Would you quote the whole listing below word for word, leaving the pictures out?

§ Input material:
┌──

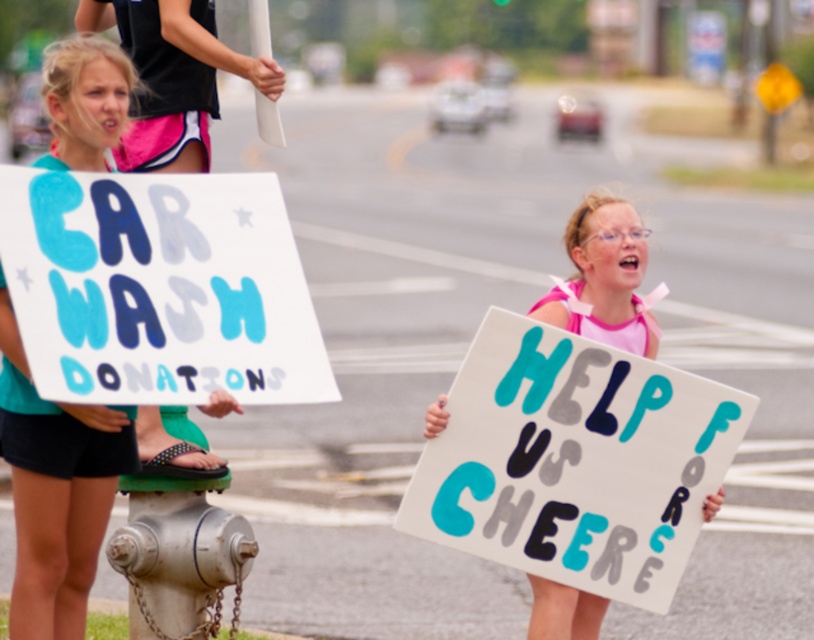
Based on the photo, who is higher up, teal fabric sign at left or pink fabric at center?

Positioned higher is pink fabric at center.

Which is behind, point (55, 150) or point (607, 253)?

The point (607, 253) is behind.

Measure the distance between teal fabric sign at left and camera.

They are 6.64 meters apart.

The width and height of the screenshot is (814, 640). Find the location of `teal fabric sign at left`. teal fabric sign at left is located at coordinates (55, 490).

Does hand-painted cardboard sign at left have a greater height compared to teal fabric sign at left?

No, hand-painted cardboard sign at left is not taller than teal fabric sign at left.

Measure the distance from hand-painted cardboard sign at left to teal fabric sign at left.

The distance of hand-painted cardboard sign at left from teal fabric sign at left is 21.01 inches.

Image resolution: width=814 pixels, height=640 pixels. I want to click on hand-painted cardboard sign at left, so click(x=160, y=289).

In order to click on hand-painted cardboard sign at left in this screenshot , I will do `click(160, 289)`.

The image size is (814, 640). Identify the location of hand-painted cardboard sign at left. (160, 289).

Can you confirm if hand-painted cardboard sign at left is positioned to the left of pink fabric at center?

Correct, you'll find hand-painted cardboard sign at left to the left of pink fabric at center.

Is point (23, 176) positioned in front of point (624, 264)?

Yes.

Image resolution: width=814 pixels, height=640 pixels. Find the location of `hand-painted cardboard sign at left`. hand-painted cardboard sign at left is located at coordinates (160, 289).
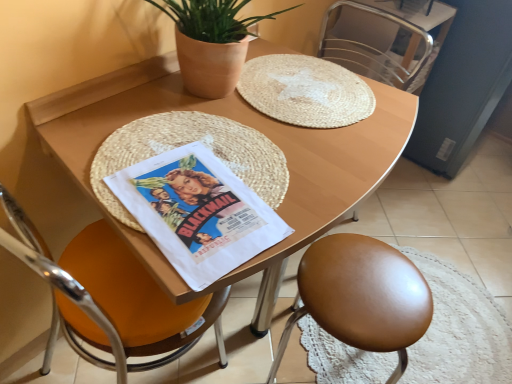
Question: Considering the relative positions of wooden table at center and orange leather chair at left, the 1th chair from the left, in the image provided, is wooden table at center behind orange leather chair at left, the 1th chair from the left,?

Choices:
 (A) no
 (B) yes

Answer: (B)

Question: From a real-world perspective, is wooden table at center located higher than orange leather chair at left, the 1th chair from the left?

Choices:
 (A) yes
 (B) no

Answer: (B)

Question: Can you confirm if wooden table at center is thinner than orange leather chair at left, the 1th chair from the left?

Choices:
 (A) no
 (B) yes

Answer: (A)

Question: Is orange leather chair at left, the third chair positioned from the right, at the back of wooden table at center?

Choices:
 (A) no
 (B) yes

Answer: (A)

Question: Could you tell me if wooden table at center is facing orange leather chair at left, the 1th chair from the left?

Choices:
 (A) no
 (B) yes

Answer: (A)

Question: Is wooden table at center at the right side of orange leather chair at left, the third chair positioned from the right?

Choices:
 (A) yes
 (B) no

Answer: (A)

Question: Can you confirm if metallic silver chair at upper right, the third chair from the left, is wider than brown leather stool at lower right, which is the 2th chair in right-to-left order?

Choices:
 (A) no
 (B) yes

Answer: (A)

Question: Does metallic silver chair at upper right, the third chair from the left, come behind brown leather stool at lower right, the 2th chair positioned from the left?

Choices:
 (A) no
 (B) yes

Answer: (B)

Question: Can you confirm if metallic silver chair at upper right, positioned as the 1th chair in right-to-left order, is taller than brown leather stool at lower right, the 2th chair positioned from the left?

Choices:
 (A) no
 (B) yes

Answer: (A)

Question: Does metallic silver chair at upper right, positioned as the 1th chair in right-to-left order, appear on the left side of brown leather stool at lower right, the 2th chair positioned from the left?

Choices:
 (A) yes
 (B) no

Answer: (B)

Question: Is metallic silver chair at upper right, positioned as the 1th chair in right-to-left order, aimed at brown leather stool at lower right, which is the 2th chair in right-to-left order?

Choices:
 (A) yes
 (B) no

Answer: (B)

Question: Is metallic silver chair at upper right, the third chair from the left, to the right of brown leather stool at lower right, which is the 2th chair in right-to-left order, from the viewer's perspective?

Choices:
 (A) yes
 (B) no

Answer: (A)

Question: Does orange leather chair at left, the 1th chair from the left, have a greater height compared to wooden table at center?

Choices:
 (A) no
 (B) yes

Answer: (B)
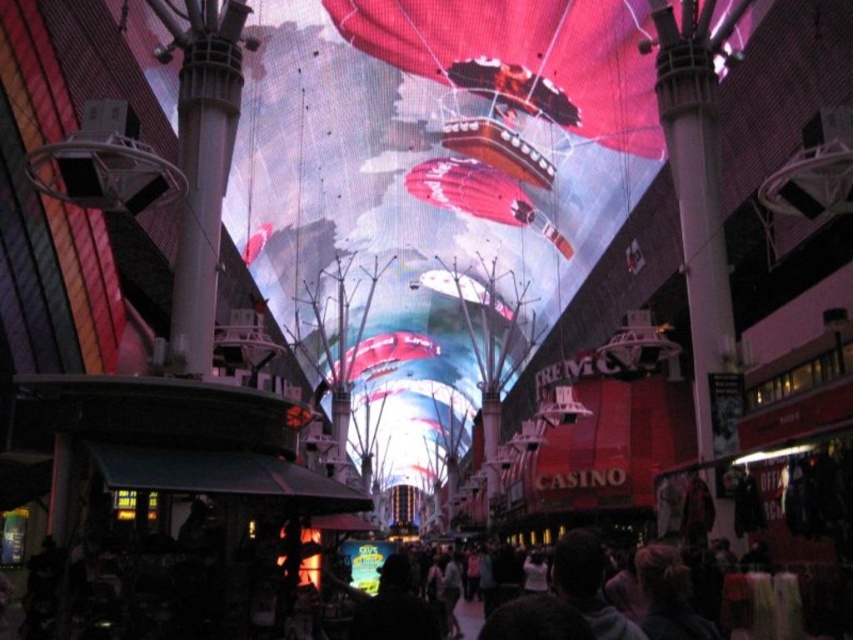
Is shiny metallic balloon at upper center to the right of shiny metallic balloon at center from the viewer's perspective?

Yes, shiny metallic balloon at upper center is to the right of shiny metallic balloon at center.

Between point (508, 22) and point (457, 182), which one is positioned behind?

The point (457, 182) is more distant.

Is point (514, 45) farther from viewer compared to point (497, 200)?

No, (514, 45) is closer to viewer.

The height and width of the screenshot is (640, 853). In order to click on shiny metallic balloon at upper center in this screenshot , I will do `click(524, 56)`.

Where is `shiny metallic balloon at upper center`? shiny metallic balloon at upper center is located at coordinates (524, 56).

Is point (390, 58) positioned after point (198, 180)?

Yes, it is behind point (198, 180).

Does point (527, 84) come behind point (234, 108)?

Yes, it is.

You are a GUI agent. You are given a task and a screenshot of the screen. Output one action in this format:
    pyautogui.click(x=<x>, y=<y>)
    Task: Click on the shiny metallic balloon at upper center
    This screenshot has width=853, height=640.
    Given the screenshot: What is the action you would take?
    pyautogui.click(x=524, y=56)

Which of these two, smooth gray pole at center or shiny metallic balloon at center, stands shorter?

Standing shorter between the two is shiny metallic balloon at center.

Between point (209, 262) and point (521, 212), which one is positioned in front?

Positioned in front is point (209, 262).

The image size is (853, 640). What are the coordinates of `smooth gray pole at center` in the screenshot? It's located at (202, 163).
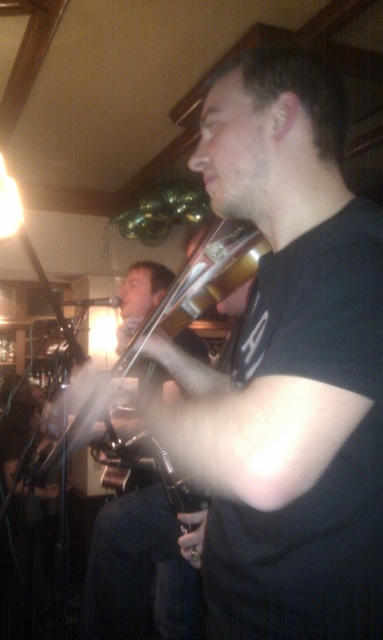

└──

§ Output for this exercise:
Based on the photo, who is higher up, teal fabric sign at left or pink fabric at center?

Positioned higher is pink fabric at center.

Which is behind, point (55, 150) or point (607, 253)?

The point (607, 253) is behind.

Measure the distance between teal fabric sign at left and camera.

They are 6.64 meters apart.

The width and height of the screenshot is (814, 640). Find the location of `teal fabric sign at left`. teal fabric sign at left is located at coordinates (55, 490).

Does hand-painted cardboard sign at left have a greater height compared to teal fabric sign at left?

No, hand-painted cardboard sign at left is not taller than teal fabric sign at left.

Measure the distance from hand-painted cardboard sign at left to teal fabric sign at left.

The distance of hand-painted cardboard sign at left from teal fabric sign at left is 21.01 inches.

Image resolution: width=814 pixels, height=640 pixels. I want to click on hand-painted cardboard sign at left, so click(x=160, y=289).

In order to click on hand-painted cardboard sign at left in this screenshot , I will do `click(160, 289)`.

The image size is (814, 640). Identify the location of hand-painted cardboard sign at left. (160, 289).

Can you confirm if hand-painted cardboard sign at left is positioned to the left of pink fabric at center?

Correct, you'll find hand-painted cardboard sign at left to the left of pink fabric at center.

Is point (23, 176) positioned in front of point (624, 264)?

Yes.

Image resolution: width=814 pixels, height=640 pixels. Find the location of `hand-painted cardboard sign at left`. hand-painted cardboard sign at left is located at coordinates (160, 289).
Question: Considering the relative positions of wooden table at center and orange leather chair at left, the 1th chair from the left, in the image provided, is wooden table at center behind orange leather chair at left, the 1th chair from the left,?

Choices:
 (A) no
 (B) yes

Answer: (B)

Question: From a real-world perspective, is wooden table at center located higher than orange leather chair at left, the 1th chair from the left?

Choices:
 (A) yes
 (B) no

Answer: (B)

Question: Can you confirm if wooden table at center is thinner than orange leather chair at left, the 1th chair from the left?

Choices:
 (A) no
 (B) yes

Answer: (A)

Question: Is orange leather chair at left, the third chair positioned from the right, at the back of wooden table at center?

Choices:
 (A) no
 (B) yes

Answer: (A)

Question: Could you tell me if wooden table at center is facing orange leather chair at left, the 1th chair from the left?

Choices:
 (A) no
 (B) yes

Answer: (A)

Question: Is wooden table at center at the right side of orange leather chair at left, the third chair positioned from the right?

Choices:
 (A) yes
 (B) no

Answer: (A)

Question: Can you confirm if metallic silver chair at upper right, the third chair from the left, is wider than brown leather stool at lower right, which is the 2th chair in right-to-left order?

Choices:
 (A) no
 (B) yes

Answer: (A)

Question: Does metallic silver chair at upper right, the third chair from the left, come behind brown leather stool at lower right, the 2th chair positioned from the left?

Choices:
 (A) no
 (B) yes

Answer: (B)

Question: Can you confirm if metallic silver chair at upper right, positioned as the 1th chair in right-to-left order, is taller than brown leather stool at lower right, the 2th chair positioned from the left?

Choices:
 (A) no
 (B) yes

Answer: (A)

Question: Does metallic silver chair at upper right, positioned as the 1th chair in right-to-left order, appear on the left side of brown leather stool at lower right, the 2th chair positioned from the left?

Choices:
 (A) yes
 (B) no

Answer: (B)

Question: Is metallic silver chair at upper right, positioned as the 1th chair in right-to-left order, aimed at brown leather stool at lower right, which is the 2th chair in right-to-left order?

Choices:
 (A) yes
 (B) no

Answer: (B)

Question: Is metallic silver chair at upper right, the third chair from the left, to the right of brown leather stool at lower right, which is the 2th chair in right-to-left order, from the viewer's perspective?

Choices:
 (A) yes
 (B) no

Answer: (A)

Question: Does orange leather chair at left, the 1th chair from the left, have a greater height compared to wooden table at center?

Choices:
 (A) no
 (B) yes

Answer: (B)
Is shiny metallic balloon at upper center to the right of shiny metallic balloon at center from the viewer's perspective?

Yes, shiny metallic balloon at upper center is to the right of shiny metallic balloon at center.

Between point (508, 22) and point (457, 182), which one is positioned behind?

The point (457, 182) is more distant.

Is point (514, 45) farther from viewer compared to point (497, 200)?

No, (514, 45) is closer to viewer.

The height and width of the screenshot is (640, 853). In order to click on shiny metallic balloon at upper center in this screenshot , I will do `click(524, 56)`.

Where is `shiny metallic balloon at upper center`? shiny metallic balloon at upper center is located at coordinates (524, 56).

Is point (390, 58) positioned after point (198, 180)?

Yes, it is behind point (198, 180).

Does point (527, 84) come behind point (234, 108)?

Yes, it is.

You are a GUI agent. You are given a task and a screenshot of the screen. Output one action in this format:
    pyautogui.click(x=<x>, y=<y>)
    Task: Click on the shiny metallic balloon at upper center
    This screenshot has width=853, height=640.
    Given the screenshot: What is the action you would take?
    pyautogui.click(x=524, y=56)

Which of these two, smooth gray pole at center or shiny metallic balloon at center, stands shorter?

Standing shorter between the two is shiny metallic balloon at center.

Between point (209, 262) and point (521, 212), which one is positioned in front?

Positioned in front is point (209, 262).

The image size is (853, 640). What are the coordinates of `smooth gray pole at center` in the screenshot? It's located at (202, 163).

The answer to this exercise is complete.